══ DATASET RECORDS ══

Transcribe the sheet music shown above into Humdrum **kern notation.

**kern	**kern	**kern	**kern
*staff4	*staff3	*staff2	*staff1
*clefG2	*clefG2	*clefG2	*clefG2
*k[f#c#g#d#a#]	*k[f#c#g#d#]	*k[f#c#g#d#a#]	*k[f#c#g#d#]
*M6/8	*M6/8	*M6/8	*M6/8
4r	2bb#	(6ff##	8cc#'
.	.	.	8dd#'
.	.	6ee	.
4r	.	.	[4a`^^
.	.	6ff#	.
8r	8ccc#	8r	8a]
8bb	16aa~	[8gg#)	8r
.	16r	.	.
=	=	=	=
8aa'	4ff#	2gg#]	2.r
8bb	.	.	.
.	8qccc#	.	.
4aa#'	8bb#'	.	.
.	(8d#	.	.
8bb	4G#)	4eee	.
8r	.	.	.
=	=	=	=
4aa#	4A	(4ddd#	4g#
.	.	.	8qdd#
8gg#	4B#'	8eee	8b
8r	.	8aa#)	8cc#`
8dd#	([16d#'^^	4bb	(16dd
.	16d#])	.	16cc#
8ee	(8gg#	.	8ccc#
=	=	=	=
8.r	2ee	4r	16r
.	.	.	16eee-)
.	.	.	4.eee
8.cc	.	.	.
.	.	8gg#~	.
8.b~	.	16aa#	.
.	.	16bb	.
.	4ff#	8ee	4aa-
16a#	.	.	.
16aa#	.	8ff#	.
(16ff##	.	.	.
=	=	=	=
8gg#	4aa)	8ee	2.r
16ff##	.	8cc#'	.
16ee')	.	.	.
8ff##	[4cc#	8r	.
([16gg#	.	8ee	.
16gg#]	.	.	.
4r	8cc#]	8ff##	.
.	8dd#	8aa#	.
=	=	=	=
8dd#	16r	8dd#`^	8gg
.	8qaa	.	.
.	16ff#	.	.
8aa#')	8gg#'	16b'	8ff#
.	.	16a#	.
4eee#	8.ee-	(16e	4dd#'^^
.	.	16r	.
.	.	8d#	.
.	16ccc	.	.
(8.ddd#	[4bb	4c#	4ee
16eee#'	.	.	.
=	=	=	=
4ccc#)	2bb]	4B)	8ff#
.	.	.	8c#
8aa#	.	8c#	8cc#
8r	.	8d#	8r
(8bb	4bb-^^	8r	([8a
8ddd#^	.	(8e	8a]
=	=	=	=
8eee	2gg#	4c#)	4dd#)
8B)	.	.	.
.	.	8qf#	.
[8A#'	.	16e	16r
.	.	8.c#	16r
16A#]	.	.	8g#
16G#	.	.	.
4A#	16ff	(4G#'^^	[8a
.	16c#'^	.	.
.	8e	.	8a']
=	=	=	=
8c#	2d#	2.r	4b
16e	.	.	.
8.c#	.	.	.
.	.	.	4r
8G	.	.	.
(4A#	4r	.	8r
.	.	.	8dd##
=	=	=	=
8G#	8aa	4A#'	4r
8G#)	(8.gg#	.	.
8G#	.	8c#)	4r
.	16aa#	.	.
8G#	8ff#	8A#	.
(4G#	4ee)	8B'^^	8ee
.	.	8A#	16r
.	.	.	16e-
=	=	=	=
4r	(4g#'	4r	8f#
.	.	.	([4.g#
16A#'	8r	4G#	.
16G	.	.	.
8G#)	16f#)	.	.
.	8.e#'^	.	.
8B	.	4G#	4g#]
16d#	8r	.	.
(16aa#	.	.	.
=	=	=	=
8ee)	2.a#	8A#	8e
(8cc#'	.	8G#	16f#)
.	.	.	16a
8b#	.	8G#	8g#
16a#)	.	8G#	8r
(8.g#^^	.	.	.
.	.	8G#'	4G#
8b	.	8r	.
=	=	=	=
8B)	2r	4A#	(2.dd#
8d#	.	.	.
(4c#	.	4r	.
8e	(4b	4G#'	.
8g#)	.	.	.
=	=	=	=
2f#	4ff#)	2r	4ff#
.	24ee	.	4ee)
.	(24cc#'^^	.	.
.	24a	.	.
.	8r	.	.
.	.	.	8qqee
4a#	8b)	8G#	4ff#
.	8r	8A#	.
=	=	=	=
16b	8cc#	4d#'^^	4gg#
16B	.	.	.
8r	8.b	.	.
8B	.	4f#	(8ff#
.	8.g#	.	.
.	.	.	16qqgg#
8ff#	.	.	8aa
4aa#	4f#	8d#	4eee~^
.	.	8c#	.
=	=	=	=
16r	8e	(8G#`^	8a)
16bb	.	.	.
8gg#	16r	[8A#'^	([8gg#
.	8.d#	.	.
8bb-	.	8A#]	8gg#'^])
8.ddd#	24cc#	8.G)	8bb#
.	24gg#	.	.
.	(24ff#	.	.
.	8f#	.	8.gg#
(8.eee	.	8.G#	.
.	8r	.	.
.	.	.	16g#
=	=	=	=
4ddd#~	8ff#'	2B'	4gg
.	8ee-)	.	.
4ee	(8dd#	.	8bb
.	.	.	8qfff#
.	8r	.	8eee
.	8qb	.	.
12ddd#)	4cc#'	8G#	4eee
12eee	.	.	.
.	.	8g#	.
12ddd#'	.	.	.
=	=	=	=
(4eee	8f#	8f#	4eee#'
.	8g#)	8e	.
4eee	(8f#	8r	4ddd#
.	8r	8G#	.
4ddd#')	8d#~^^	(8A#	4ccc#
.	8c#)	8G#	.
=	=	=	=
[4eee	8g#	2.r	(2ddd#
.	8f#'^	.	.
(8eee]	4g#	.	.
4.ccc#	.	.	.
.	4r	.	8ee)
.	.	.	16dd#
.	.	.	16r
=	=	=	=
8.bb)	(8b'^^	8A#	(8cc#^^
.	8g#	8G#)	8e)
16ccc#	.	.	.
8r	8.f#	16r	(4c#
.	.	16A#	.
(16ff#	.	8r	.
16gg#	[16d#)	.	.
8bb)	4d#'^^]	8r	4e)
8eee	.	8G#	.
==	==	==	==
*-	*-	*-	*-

═══

List every line of the rows that contains the string "kern".

EXERCISE RESULT —
Transcribe the sheet music shown above into Humdrum **kern notation.
**kern	**kern	**kern	**kern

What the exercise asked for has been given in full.